Problem to solve: Arrange every line of the records below as a JSON list of strings, one string per line, leaving out blank lines.
::: Supplied material
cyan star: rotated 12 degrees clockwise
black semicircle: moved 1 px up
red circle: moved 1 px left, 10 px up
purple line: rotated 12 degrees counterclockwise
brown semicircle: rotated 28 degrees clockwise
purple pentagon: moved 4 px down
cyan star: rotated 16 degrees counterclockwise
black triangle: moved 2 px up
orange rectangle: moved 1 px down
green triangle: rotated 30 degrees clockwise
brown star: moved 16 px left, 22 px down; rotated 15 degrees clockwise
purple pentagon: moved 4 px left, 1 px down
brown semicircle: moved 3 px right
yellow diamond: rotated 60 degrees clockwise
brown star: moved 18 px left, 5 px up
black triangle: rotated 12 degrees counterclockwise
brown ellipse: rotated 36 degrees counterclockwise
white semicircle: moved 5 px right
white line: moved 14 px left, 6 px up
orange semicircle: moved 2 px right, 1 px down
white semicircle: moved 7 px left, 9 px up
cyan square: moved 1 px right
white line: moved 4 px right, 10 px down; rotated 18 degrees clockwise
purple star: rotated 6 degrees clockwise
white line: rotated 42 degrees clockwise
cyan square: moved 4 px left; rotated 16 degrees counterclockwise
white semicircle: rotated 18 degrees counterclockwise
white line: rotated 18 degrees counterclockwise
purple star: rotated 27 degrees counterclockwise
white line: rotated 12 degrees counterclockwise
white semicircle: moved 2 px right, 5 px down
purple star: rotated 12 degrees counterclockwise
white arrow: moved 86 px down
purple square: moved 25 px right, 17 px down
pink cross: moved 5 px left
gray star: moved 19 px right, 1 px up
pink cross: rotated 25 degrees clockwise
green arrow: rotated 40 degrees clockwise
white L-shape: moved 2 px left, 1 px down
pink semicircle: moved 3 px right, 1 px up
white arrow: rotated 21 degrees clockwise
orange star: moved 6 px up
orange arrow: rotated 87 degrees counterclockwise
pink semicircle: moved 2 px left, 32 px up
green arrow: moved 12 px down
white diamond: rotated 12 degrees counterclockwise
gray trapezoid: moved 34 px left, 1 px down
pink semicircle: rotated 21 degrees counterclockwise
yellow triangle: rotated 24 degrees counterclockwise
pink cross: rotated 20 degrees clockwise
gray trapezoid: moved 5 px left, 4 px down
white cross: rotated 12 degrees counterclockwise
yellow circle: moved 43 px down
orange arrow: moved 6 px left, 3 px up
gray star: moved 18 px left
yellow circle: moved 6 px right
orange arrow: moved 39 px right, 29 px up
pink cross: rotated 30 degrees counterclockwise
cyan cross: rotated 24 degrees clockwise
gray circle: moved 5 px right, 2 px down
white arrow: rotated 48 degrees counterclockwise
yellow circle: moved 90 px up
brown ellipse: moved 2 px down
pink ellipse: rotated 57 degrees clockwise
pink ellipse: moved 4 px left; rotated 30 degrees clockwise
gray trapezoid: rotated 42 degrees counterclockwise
::::::
Response:
[
  "cyan star: rotated 12 degrees clockwise",
  "black semicircle: moved 1 px up",
  "red circle: moved 1 px left, 10 px up",
  "purple line: rotated 12 degrees counterclockwise",
  "brown semicircle: rotated 28 degrees clockwise",
  "purple pentagon: moved 4 px down",
  "cyan star: rotated 16 degrees counterclockwise",
  "black triangle: moved 2 px up",
  "orange rectangle: moved 1 px down",
  "green triangle: rotated 30 degrees clockwise",
  "brown star: moved 16 px left, 22 px down; rotated 15 degrees clockwise",
  "purple pentagon: moved 4 px left, 1 px down",
  "brown semicircle: moved 3 px right",
  "yellow diamond: rotated 60 degrees clockwise",
  "brown star: moved 18 px left, 5 px up",
  "black triangle: rotated 12 degrees counterclockwise",
  "brown ellipse: rotated 36 degrees counterclockwise",
  "white semicircle: moved 5 px right",
  "white line: moved 14 px left, 6 px up",
  "orange semicircle: moved 2 px right, 1 px down",
  "white semicircle: moved 7 px left, 9 px up",
  "cyan square: moved 1 px right",
  "white line: moved 4 px right, 10 px down; rotated 18 degrees clockwise",
  "purple star: rotated 6 degrees clockwise",
  "white line: rotated 42 degrees clockwise",
  "cyan square: moved 4 px left; rotated 16 degrees counterclockwise",
  "white semicircle: rotated 18 degrees counterclockwise",
  "white line: rotated 18 degrees counterclockwise",
  "purple star: rotated 27 degrees counterclockwise",
  "white line: rotated 12 degrees counterclockwise",
  "white semicircle: moved 2 px right, 5 px down",
  "purple star: rotated 12 degrees counterclockwise",
  "white arrow: moved 86 px down",
  "purple square: moved 25 px right, 17 px down",
  "pink cross: moved 5 px left",
  "gray star: moved 19 px right, 1 px up",
  "pink cross: rotated 25 degrees clockwise",
  "green arrow: rotated 40 degrees clockwise",
  "white L-shape: moved 2 px left, 1 px down",
  "pink semicircle: moved 3 px right, 1 px up",
  "white arrow: rotated 21 degrees clockwise",
  "orange star: moved 6 px up",
  "orange arrow: rotated 87 degrees counterclockwise",
  "pink semicircle: moved 2 px left, 32 px up",
  "green arrow: moved 12 px down",
  "white diamond: rotated 12 degrees counterclockwise",
  "gray trapezoid: moved 34 px left, 1 px down",
  "pink semicircle: rotated 21 degrees counterclockwise",
  "yellow triangle: rotated 24 degrees counterclockwise",
  "pink cross: rotated 20 degrees clockwise",
  "gray trapezoid: moved 5 px left, 4 px down",
  "white cross: rotated 12 degrees counterclockwise",
  "yellow circle: moved 43 px down",
  "orange arrow: moved 6 px left, 3 px up",
  "gray star: moved 18 px left",
  "yellow circle: moved 6 px right",
  "orange arrow: moved 39 px right, 29 px up",
  "pink cross: rotated 30 degrees counterclockwise",
  "cyan cross: rotated 24 degrees clockwise",
  "gray circle: moved 5 px right, 2 px down",
  "white arrow: rotated 48 degrees counterclockwise",
  "yellow circle: moved 90 px up",
  "brown ellipse: moved 2 px down",
  "pink ellipse: rotated 57 degrees clockwise",
  "pink ellipse: moved 4 px left; rotated 30 degrees clockwise",
  "gray trapezoid: rotated 42 degrees counterclockwise"
]